** Opening Material provided block **

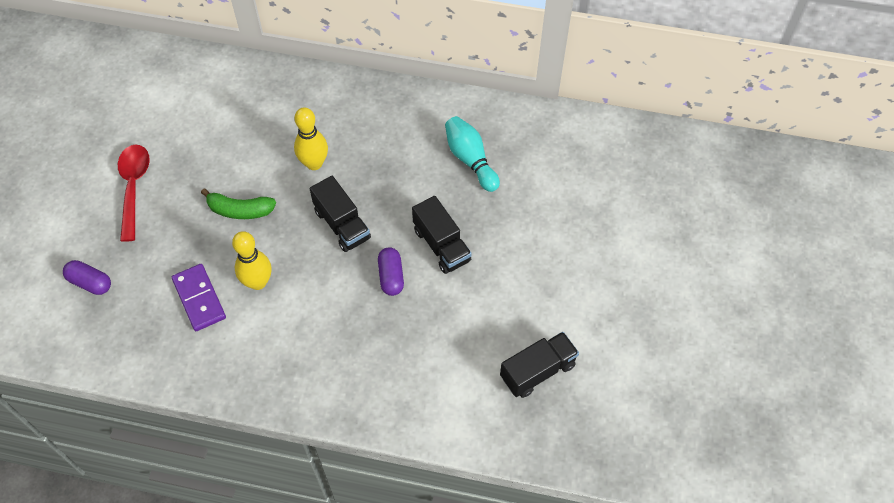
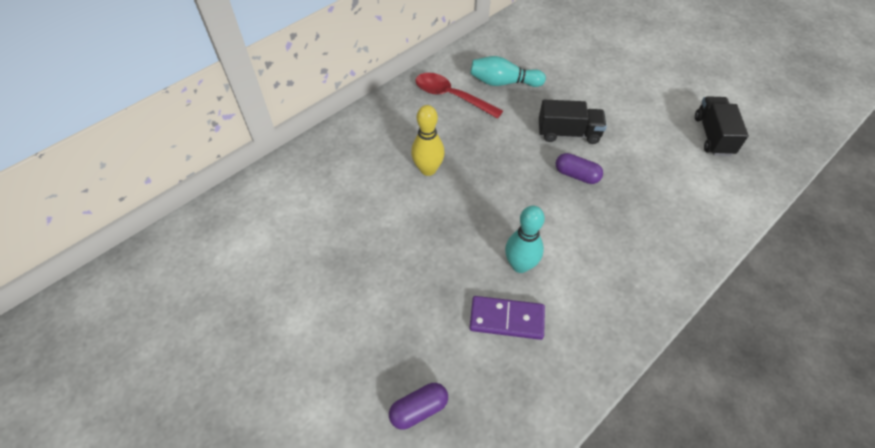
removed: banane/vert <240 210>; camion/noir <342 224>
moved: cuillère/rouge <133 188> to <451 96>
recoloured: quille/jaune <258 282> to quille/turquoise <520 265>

** Closing Material provided block **

(Task to carry out): In the listing above, the line with "moved: cuillère/rouge <133 188> to <451 96>" and every line after it must be set down word for word, and no other line.

(Solution to the problem):
moved: cuillère/rouge <133 188> to <451 96>
recoloured: quille/jaune <258 282> to quille/turquoise <520 265>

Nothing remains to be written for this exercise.